> _THE DATA_
● ● ● ● ● ● ●

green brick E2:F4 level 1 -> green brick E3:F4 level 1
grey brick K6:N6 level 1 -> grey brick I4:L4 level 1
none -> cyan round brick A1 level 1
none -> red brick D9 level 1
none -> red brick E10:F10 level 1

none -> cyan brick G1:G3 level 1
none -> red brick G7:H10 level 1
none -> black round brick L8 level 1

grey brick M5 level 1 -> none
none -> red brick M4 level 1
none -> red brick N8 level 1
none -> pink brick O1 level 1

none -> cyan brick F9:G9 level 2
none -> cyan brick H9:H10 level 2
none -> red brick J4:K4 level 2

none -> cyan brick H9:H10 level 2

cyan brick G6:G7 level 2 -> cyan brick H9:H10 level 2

● ● ● ● ● ● ●

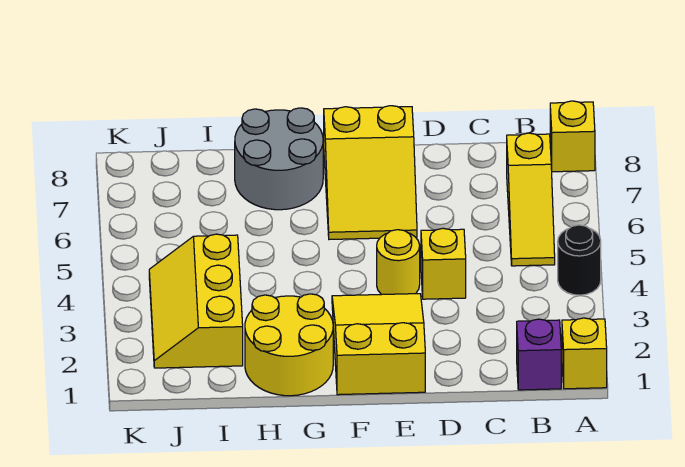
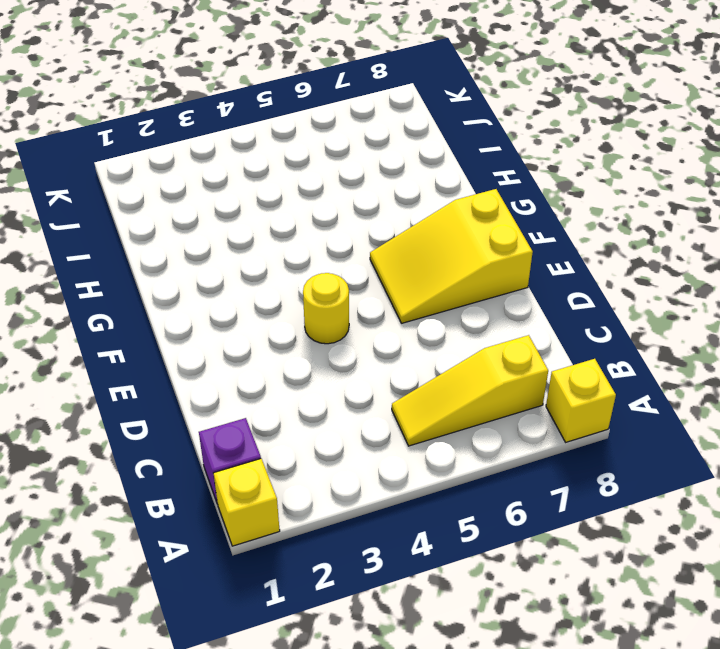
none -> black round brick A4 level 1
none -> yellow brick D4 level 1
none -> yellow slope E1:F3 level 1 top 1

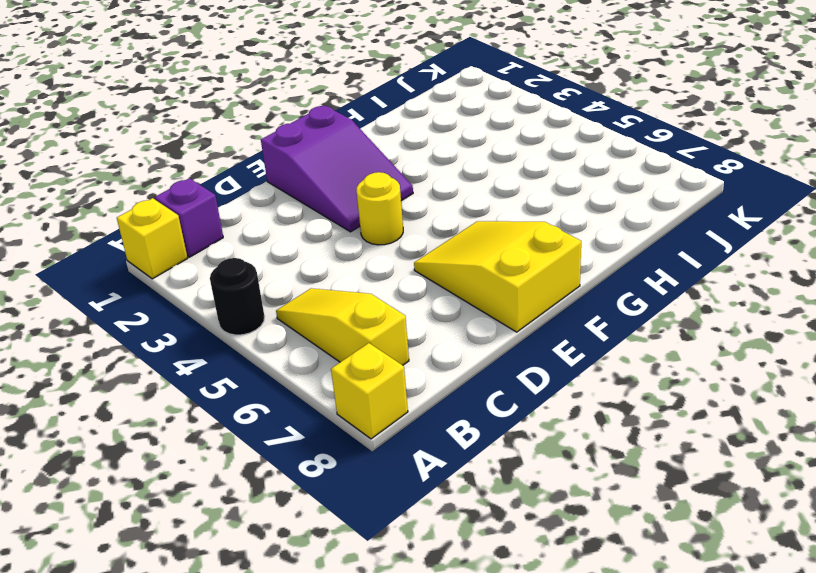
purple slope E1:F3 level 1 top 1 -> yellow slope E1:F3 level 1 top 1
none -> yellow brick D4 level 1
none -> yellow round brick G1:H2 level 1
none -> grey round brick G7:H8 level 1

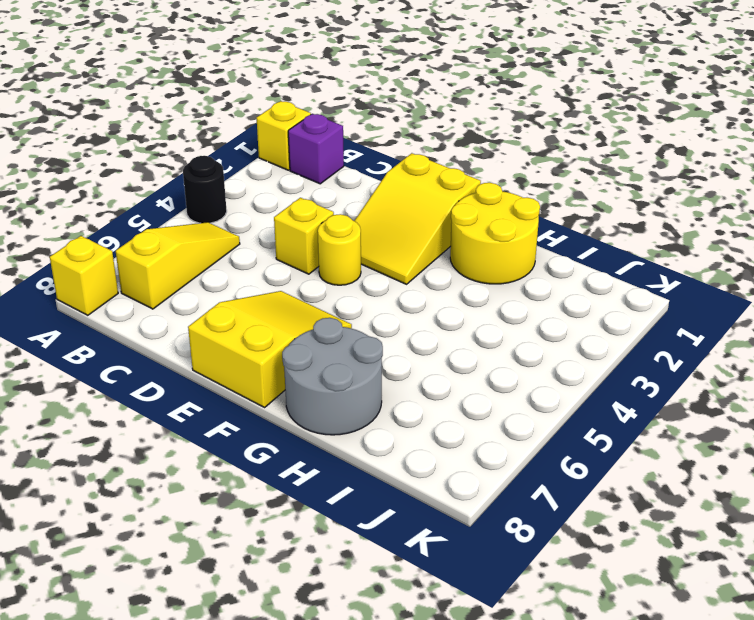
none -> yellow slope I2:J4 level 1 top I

● ● ● ● ● ● ●

> _HOW TO COMPLETE THIS TASK_
Extract exactly and only the lines above from the line containing "none -> red brick M4 level 1" through the line containing "cyan brick G6:G7", both end lines included.

> _WORKED SOLUTION_
none -> red brick M4 level 1
none -> red brick N8 level 1
none -> pink brick O1 level 1

none -> cyan brick F9:G9 level 2
none -> cyan brick H9:H10 level 2
none -> red brick J4:K4 level 2

none -> cyan brick H9:H10 level 2

cyan brick G6:G7 level 2 -> cyan brick H9:H10 level 2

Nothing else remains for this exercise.